### Extracted information

· · · ·

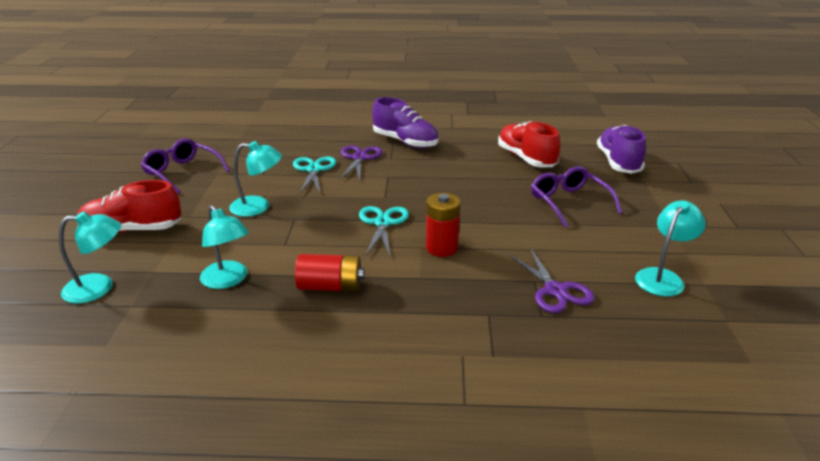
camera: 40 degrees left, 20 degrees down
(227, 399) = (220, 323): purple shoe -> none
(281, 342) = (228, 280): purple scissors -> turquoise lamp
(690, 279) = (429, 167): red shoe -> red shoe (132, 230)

· · · ·

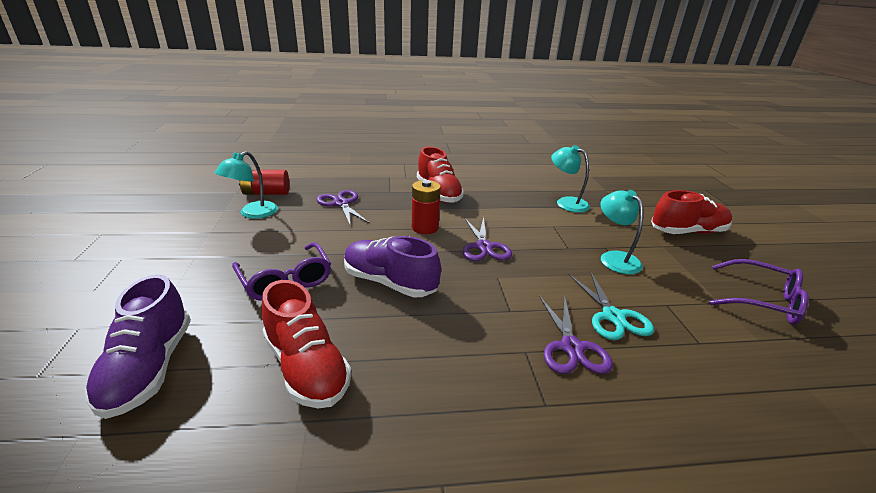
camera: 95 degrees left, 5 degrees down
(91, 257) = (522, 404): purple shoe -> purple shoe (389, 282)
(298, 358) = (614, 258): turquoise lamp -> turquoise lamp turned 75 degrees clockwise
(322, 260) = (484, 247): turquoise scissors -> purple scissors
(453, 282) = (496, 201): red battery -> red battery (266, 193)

· · · ·

### Instruction
The required answer is the exact run of lines above starting at the line with "camera: 40 degrees left, 20 degrees down" and ending at the line with "(690, 279) = (429, 167): red", with both ends present.

### Exercise answer
camera: 40 degrees left, 20 degrees down
(227, 399) = (220, 323): purple shoe -> none
(281, 342) = (228, 280): purple scissors -> turquoise lamp
(690, 279) = (429, 167): red shoe -> red shoe (132, 230)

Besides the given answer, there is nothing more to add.